* _Object state change records_:
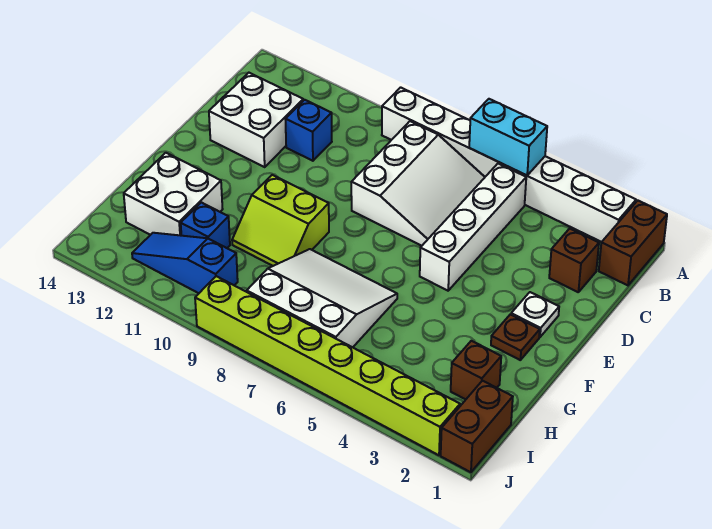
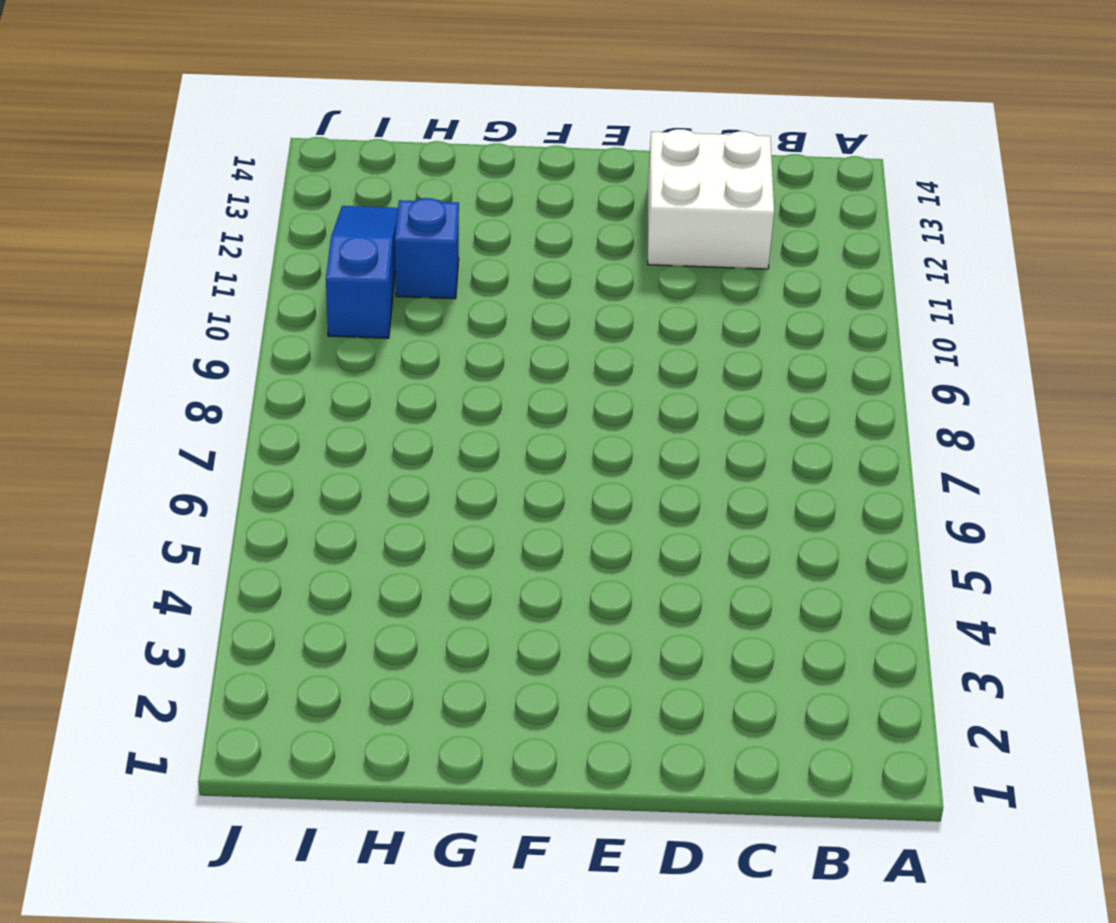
none -> brown brick A1:B1 level 1
none -> white brick A2:A9 level 1
none -> white brick B5:E5 level 1

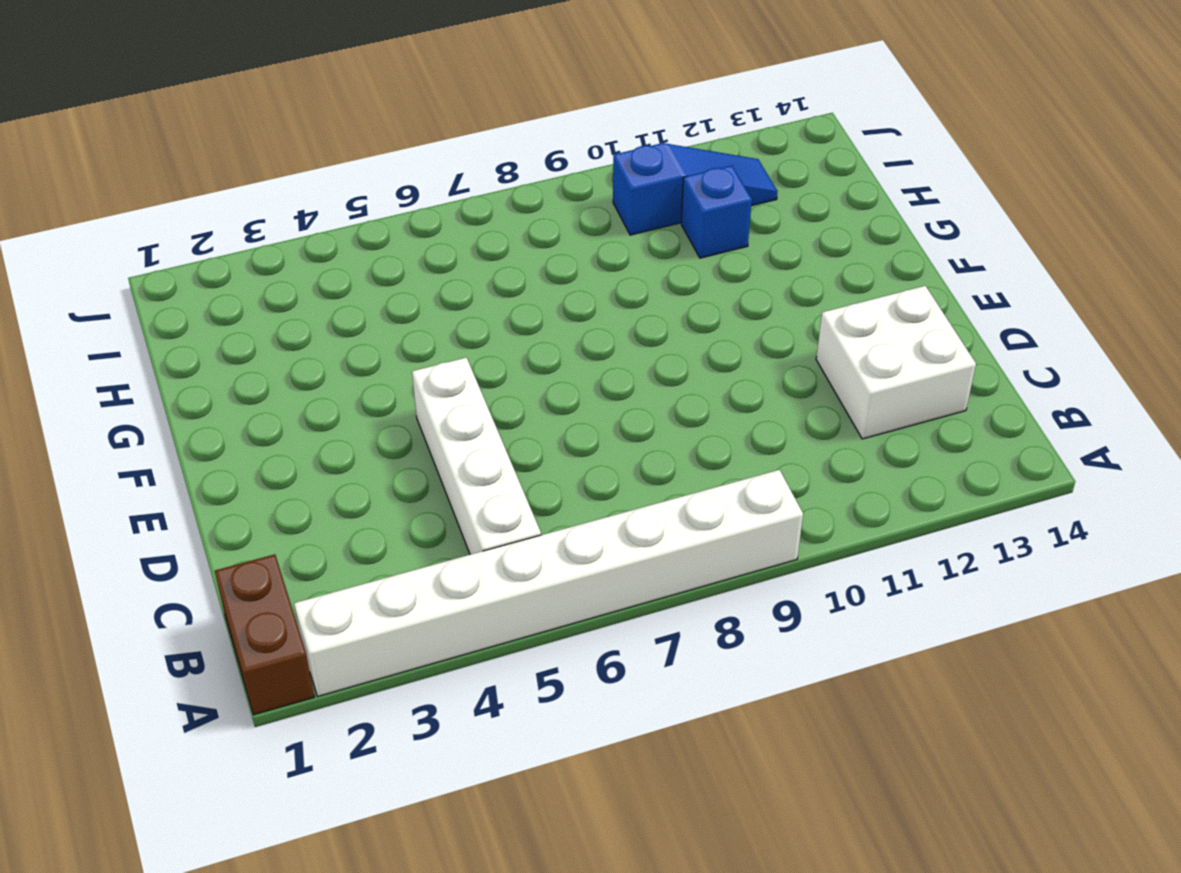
none -> white slope B6:D8 level 1 top 8
none -> brown brick C2 level 1
none -> blue brick C11 level 1

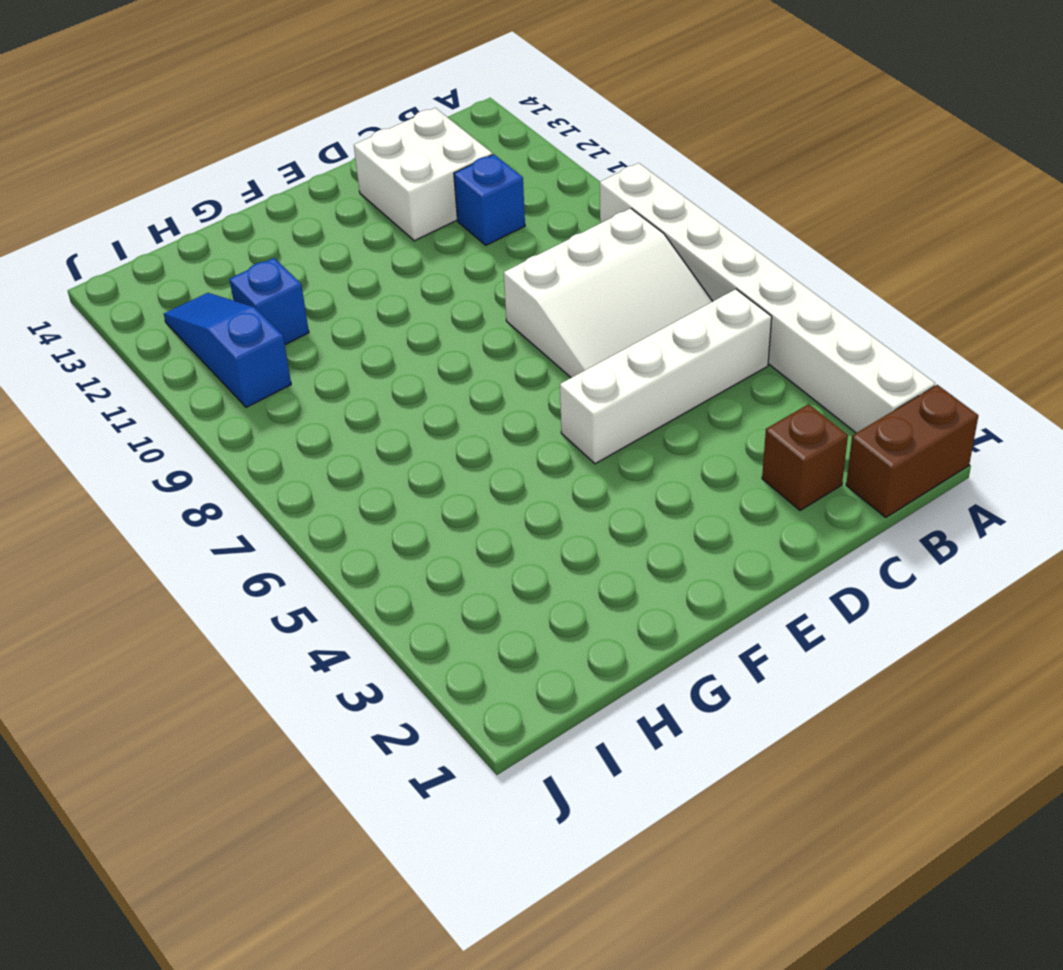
none -> white plate E2 level 1
none -> brown plate F2 level 1
none -> lime slope F9:G10 level 1 top F

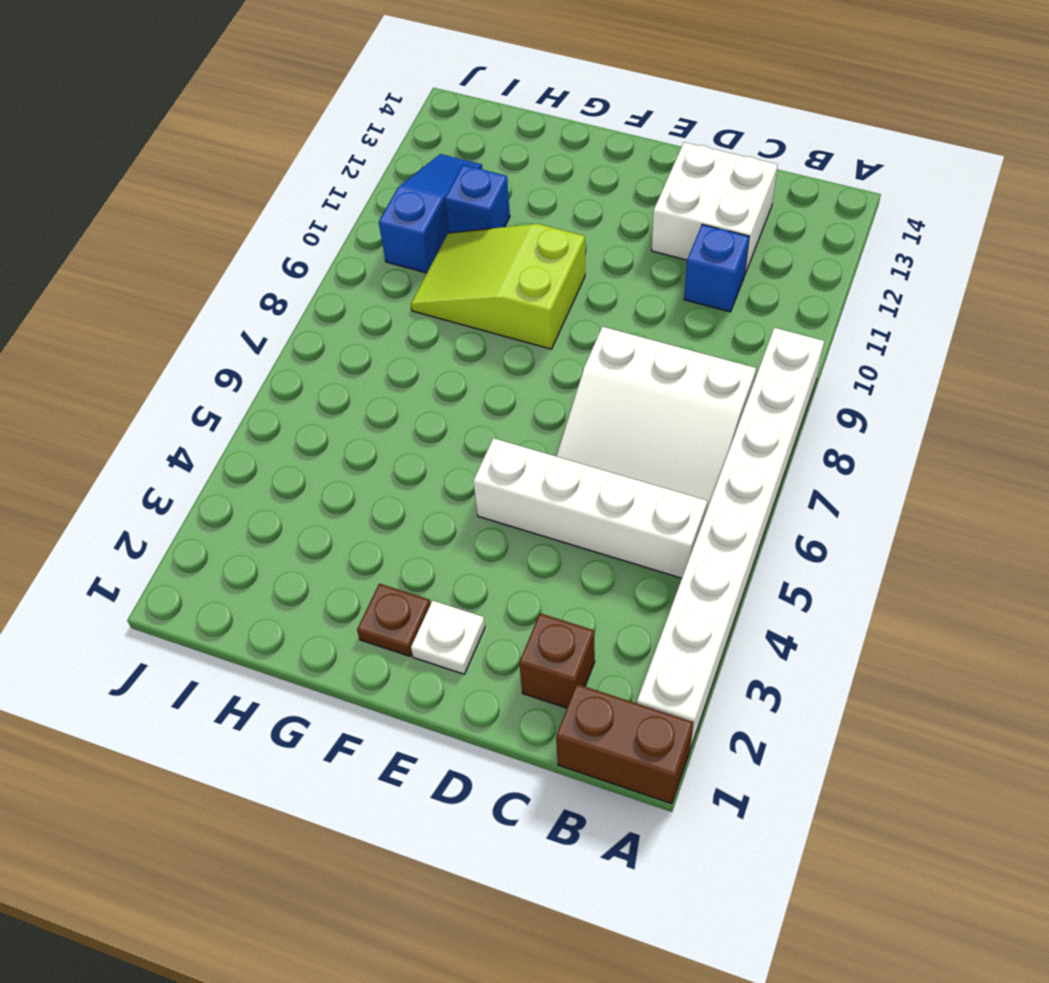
lime slope F9:H10 level 1 top F -> lime slope F9:G10 level 1 top F
none -> white slope G6:I8 level 1 top I
none -> white brick G12:H13 level 1
none -> brown brick H2 level 1

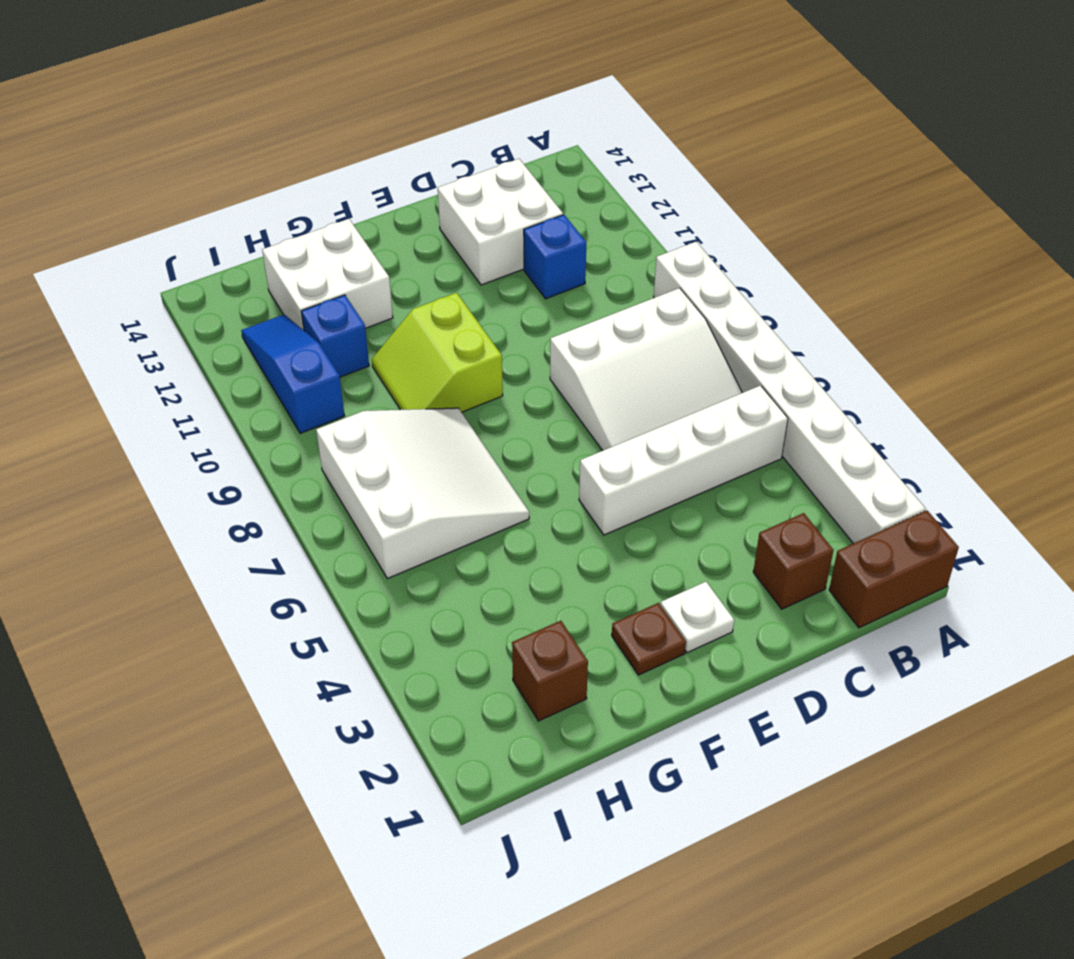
none -> brown brick I1:J1 level 1
none -> lime brick J2:J9 level 1
none -> cyan brick A5:A6 level 2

* _TO DO_: Look at the records above. Copy every line where the string "lime" occurs.

* _THE ANSWER_:
none -> lime slope F9:G10 level 1 top F
lime slope F9:H10 level 1 top F -> lime slope F9:G10 level 1 top F
none -> lime brick J2:J9 level 1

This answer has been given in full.